Extracted records

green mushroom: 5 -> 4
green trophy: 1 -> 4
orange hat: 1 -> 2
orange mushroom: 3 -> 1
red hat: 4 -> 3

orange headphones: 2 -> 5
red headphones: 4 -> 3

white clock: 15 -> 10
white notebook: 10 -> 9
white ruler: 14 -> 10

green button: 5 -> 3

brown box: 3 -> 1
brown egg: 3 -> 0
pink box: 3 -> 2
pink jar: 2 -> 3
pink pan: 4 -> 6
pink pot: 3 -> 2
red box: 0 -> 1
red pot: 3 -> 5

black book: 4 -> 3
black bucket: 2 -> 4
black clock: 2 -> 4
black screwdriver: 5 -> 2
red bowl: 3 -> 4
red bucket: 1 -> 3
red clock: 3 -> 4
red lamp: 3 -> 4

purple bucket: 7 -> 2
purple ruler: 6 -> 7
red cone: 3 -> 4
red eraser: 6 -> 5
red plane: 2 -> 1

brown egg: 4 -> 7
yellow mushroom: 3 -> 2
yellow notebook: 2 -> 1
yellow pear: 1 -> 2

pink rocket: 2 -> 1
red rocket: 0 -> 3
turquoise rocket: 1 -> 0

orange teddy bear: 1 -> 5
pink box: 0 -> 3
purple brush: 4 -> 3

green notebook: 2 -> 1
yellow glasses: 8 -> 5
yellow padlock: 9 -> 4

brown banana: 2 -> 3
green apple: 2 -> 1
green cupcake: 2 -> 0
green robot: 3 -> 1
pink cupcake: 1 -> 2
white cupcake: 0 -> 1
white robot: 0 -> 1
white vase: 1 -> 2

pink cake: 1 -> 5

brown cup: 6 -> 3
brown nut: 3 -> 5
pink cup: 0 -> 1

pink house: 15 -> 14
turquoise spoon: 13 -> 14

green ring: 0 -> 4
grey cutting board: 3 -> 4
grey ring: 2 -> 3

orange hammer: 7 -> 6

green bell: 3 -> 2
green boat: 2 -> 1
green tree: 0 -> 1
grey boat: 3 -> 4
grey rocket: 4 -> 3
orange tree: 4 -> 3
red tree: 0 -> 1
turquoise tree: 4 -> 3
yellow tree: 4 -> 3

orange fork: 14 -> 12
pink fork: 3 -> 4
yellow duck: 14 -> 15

● Work required:
The line containing "black book: 4 -> 3" marks the end: copy exactly every line from the top of the data above down to it, that line included.

● Expected answer:
green mushroom: 5 -> 4
green trophy: 1 -> 4
orange hat: 1 -> 2
orange mushroom: 3 -> 1
red hat: 4 -> 3

orange headphones: 2 -> 5
red headphones: 4 -> 3

white clock: 15 -> 10
white notebook: 10 -> 9
white ruler: 14 -> 10

green button: 5 -> 3

brown box: 3 -> 1
brown egg: 3 -> 0
pink box: 3 -> 2
pink jar: 2 -> 3
pink pan: 4 -> 6
pink pot: 3 -> 2
red box: 0 -> 1
red pot: 3 -> 5

black book: 4 -> 3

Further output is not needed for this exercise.